▶ _Given request_
Rewrite the listing with every "red point" changed to "orange point", keeping everything else as it is and omitting the pictures.

▶ _Supplied material_

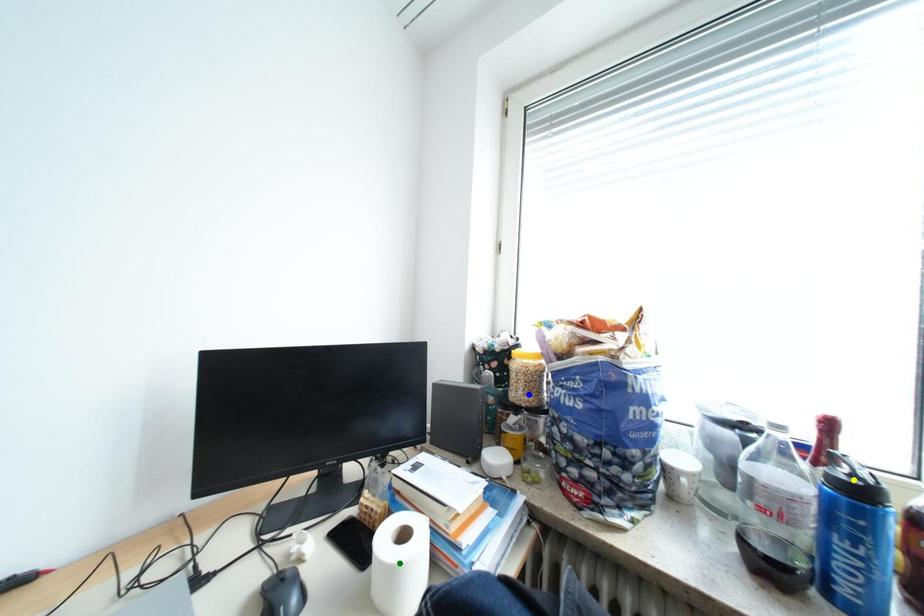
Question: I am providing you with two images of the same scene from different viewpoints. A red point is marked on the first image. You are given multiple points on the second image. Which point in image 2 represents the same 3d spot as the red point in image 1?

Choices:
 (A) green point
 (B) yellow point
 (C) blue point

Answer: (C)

▶ _Expected answer_
Question: I am providing you with two images of the same scene from different viewpoints. A orange point is marked on the first image. You are given multiple points on the second image. Which point in image 2 represents the same 3d spot as the orange point in image 1?

Choices:
 (A) green point
 (B) yellow point
 (C) blue point

Answer: (C)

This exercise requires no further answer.